Can you copy each of the entries below word for word, leaving the pictures out of your answer?

## begin

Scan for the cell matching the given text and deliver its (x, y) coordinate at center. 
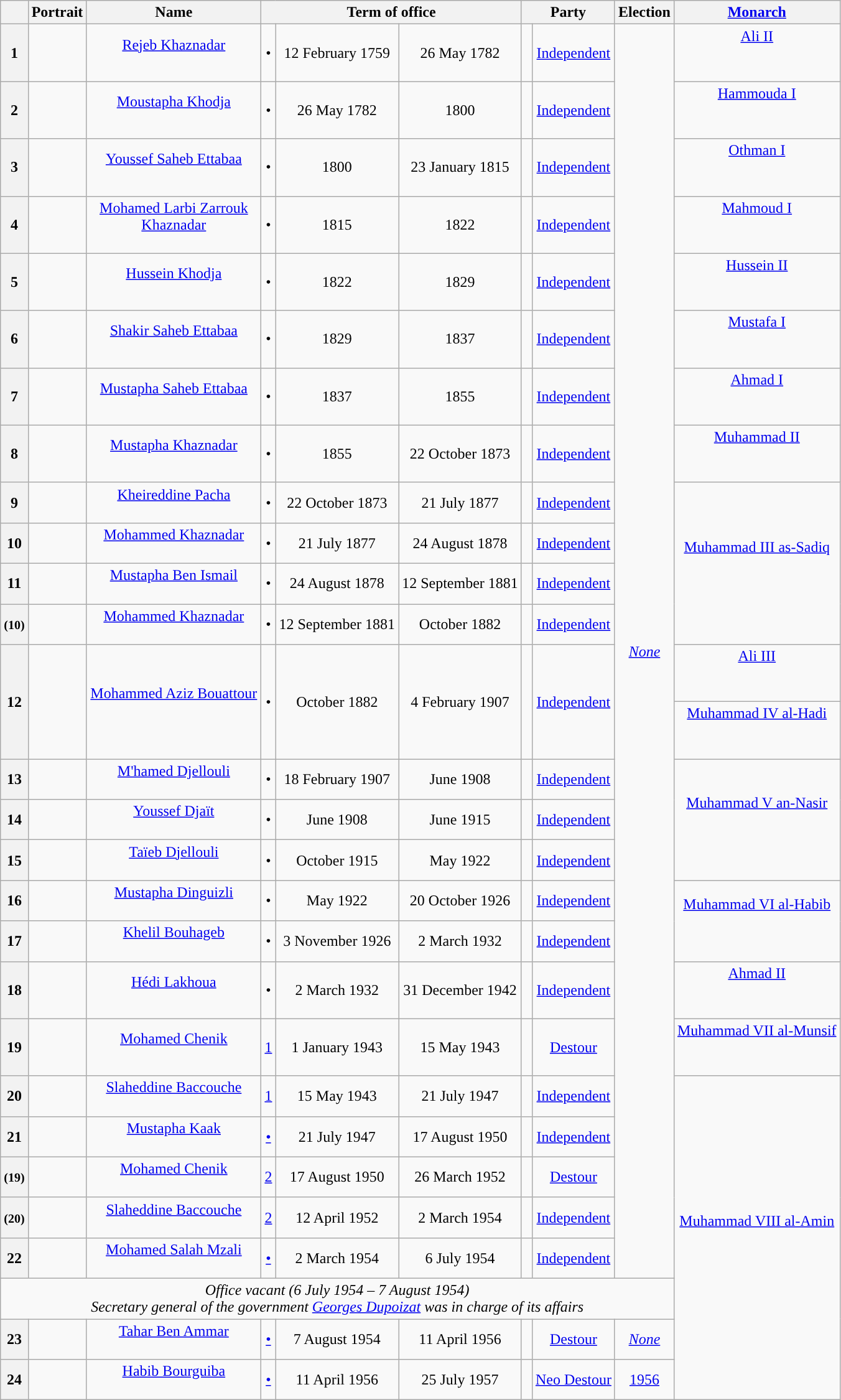
October 1915 (337, 860)
26 March 1952 (460, 1177)
7 August 1954 (337, 1339)
June 1915 (460, 820)
Mohammed Aziz Bouattour (174, 702)
1 January 1943 (337, 1047)
Moustapha Khodja (174, 110)
Muhammad V an-Nasir (756, 820)
3 November 1926 (337, 941)
Muhammad VIII al-Amin (756, 1237)
6 (14, 339)
Hussein II (756, 282)
Hussein Khodja (174, 282)
7 (14, 396)
Muhammad VII al-Munsif (756, 1047)
5 (14, 282)
Ali III (756, 673)
Mustapha Dinguizli (174, 901)
Taïeb Djellouli (174, 860)
20 October 1926 (460, 901)
Hammouda I (756, 110)
Term of office (391, 12)
Mohamed Salah Mzali (174, 1258)
4 (14, 225)
Name (174, 12)
24 (14, 1380)
(10) (14, 623)
Ahmad I (756, 396)
Muhammad II (756, 453)
19 (14, 1047)
22 (14, 1258)
12 February 1759 (337, 53)
25 July 1957 (460, 1380)
Mahmoud I (756, 225)
1956 (644, 1380)
6 July 1954 (460, 1258)
Ali II (756, 53)
Mustapha Kaak (174, 1136)
Tahar Ben Ammar (174, 1339)
18 (14, 990)
Mustapha Ben Ismail (174, 583)
Mohamed Larbi Zarrouk Khaznadar (174, 225)
Office vacant (6 July 1954 – 7 August 1954)Secretary general of the government Georges Dupoizat was in charge of its affairs (337, 1298)
17 (14, 941)
12 April 1952 (337, 1217)
Habib Bourguiba (174, 1380)
Neo Destour (574, 1380)
Youssef Saheb Ettabaa (174, 167)
Muhammad VI al-Habib (756, 921)
13 (14, 779)
21 (14, 1136)
23 (14, 1339)
Khelil Bouhageb (174, 941)
Muhammad IV al-Hadi (756, 730)
Mustapha Saheb Ettabaa (174, 396)
15 (14, 860)
Monarch (756, 12)
M'hamed Djellouli (174, 779)
Ahmad II (756, 990)
14 (14, 820)
11 (14, 583)
16 (14, 901)
Kheireddine Pacha (174, 503)
12 (14, 702)
(20) (14, 1217)
9 (14, 503)
Mustafa I (756, 339)
Party (568, 12)
Rejeb Khaznadar (174, 53)
20 (14, 1096)
Election (644, 12)
(19) (14, 1177)
Mustapha Khaznadar (174, 453)
Portrait (57, 12)
8 (14, 453)
10 (14, 542)
Shakir Saheb Ettabaa (174, 339)
Hédi Lakhoua (174, 990)
31 December 1942 (460, 990)
Youssef Djaït (174, 820)
3 (14, 167)
1815 (337, 225)
Muhammad III as-Sadiq (756, 563)
4 February 1907 (460, 702)
18 February 1907 (337, 779)
Othman I (756, 167)
23 January 1815 (460, 167)
Scan for the cell matching the given text and deliver its [X, Y] coordinate at center. 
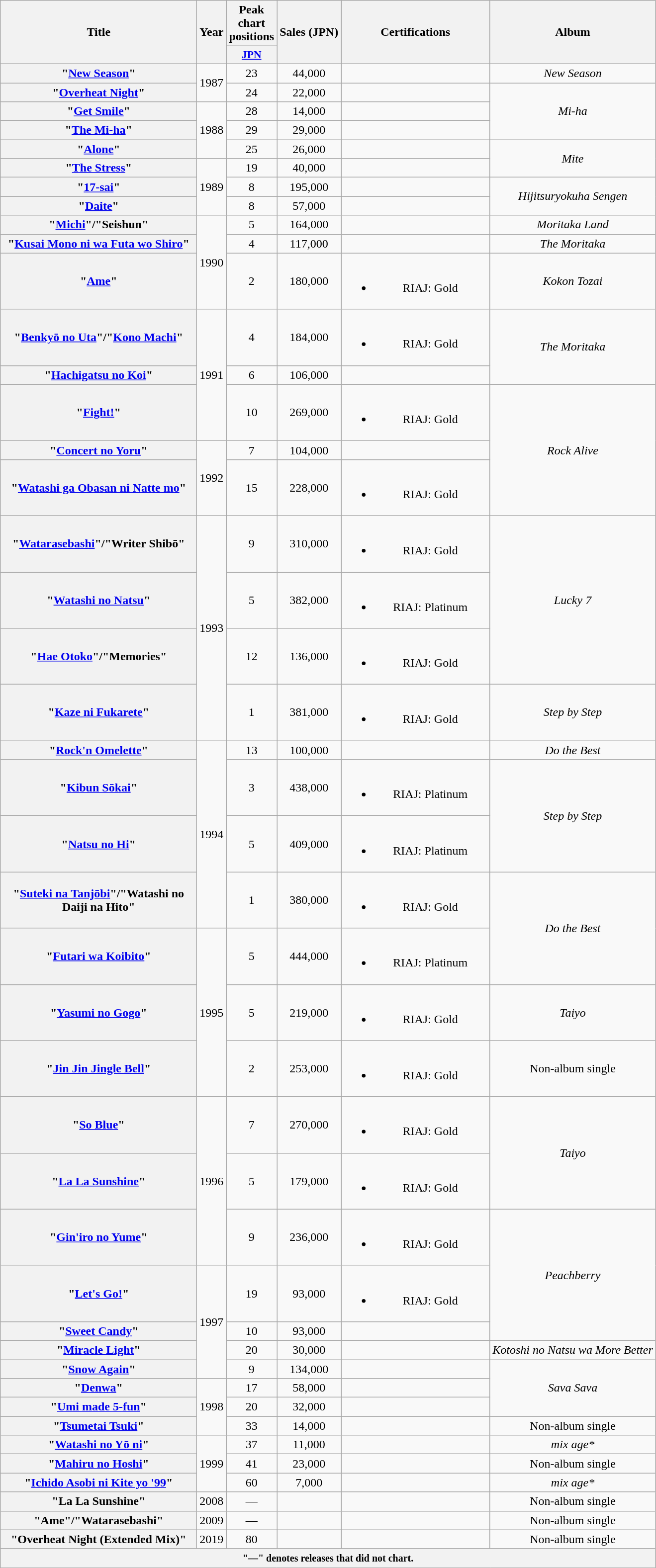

## end

### SOLUTION TO THIS TASK
Scan for the cell matching the given text and deliver its (x, y) coordinate at center. 
October 1915 (337, 860)
26 March 1952 (460, 1177)
7 August 1954 (337, 1339)
June 1915 (460, 820)
Mohammed Aziz Bouattour (174, 702)
1 January 1943 (337, 1047)
Moustapha Khodja (174, 110)
Muhammad V an-Nasir (756, 820)
3 November 1926 (337, 941)
Muhammad VIII al-Amin (756, 1237)
6 (14, 339)
Hussein II (756, 282)
Hussein Khodja (174, 282)
7 (14, 396)
Muhammad VII al-Munsif (756, 1047)
5 (14, 282)
Ali III (756, 673)
Mustapha Dinguizli (174, 901)
Taïeb Djellouli (174, 860)
20 October 1926 (460, 901)
Hammouda I (756, 110)
Term of office (391, 12)
Mohamed Salah Mzali (174, 1258)
4 (14, 225)
Name (174, 12)
24 (14, 1380)
(10) (14, 623)
Ahmad I (756, 396)
Muhammad II (756, 453)
19 (14, 1047)
22 (14, 1258)
12 February 1759 (337, 53)
25 July 1957 (460, 1380)
Mahmoud I (756, 225)
1956 (644, 1380)
6 July 1954 (460, 1258)
Ali II (756, 53)
Mustapha Kaak (174, 1136)
Tahar Ben Ammar (174, 1339)
18 (14, 990)
Mustapha Ben Ismail (174, 583)
Mohamed Larbi Zarrouk Khaznadar (174, 225)
Office vacant (6 July 1954 – 7 August 1954)Secretary general of the government Georges Dupoizat was in charge of its affairs (337, 1298)
17 (14, 941)
12 April 1952 (337, 1217)
Habib Bourguiba (174, 1380)
Neo Destour (574, 1380)
Youssef Saheb Ettabaa (174, 167)
Muhammad VI al-Habib (756, 921)
13 (14, 779)
21 (14, 1136)
23 (14, 1339)
Khelil Bouhageb (174, 941)
Muhammad IV al-Hadi (756, 730)
Mustapha Saheb Ettabaa (174, 396)
15 (14, 860)
Monarch (756, 12)
M'hamed Djellouli (174, 779)
Ahmad II (756, 990)
14 (14, 820)
11 (14, 583)
16 (14, 901)
Kheireddine Pacha (174, 503)
12 (14, 702)
(20) (14, 1217)
9 (14, 503)
Mustafa I (756, 339)
Party (568, 12)
Rejeb Khaznadar (174, 53)
20 (14, 1096)
Election (644, 12)
(19) (14, 1177)
Mustapha Khaznadar (174, 453)
Portrait (57, 12)
8 (14, 453)
10 (14, 542)
Shakir Saheb Ettabaa (174, 339)
Hédi Lakhoua (174, 990)
31 December 1942 (460, 990)
Youssef Djaït (174, 820)
3 (14, 167)
1815 (337, 225)
Muhammad III as-Sadiq (756, 563)
4 February 1907 (460, 702)
18 February 1907 (337, 779)
Othman I (756, 167)
23 January 1815 (460, 167)
Scan for the cell matching the given text and deliver its [X, Y] coordinate at center. 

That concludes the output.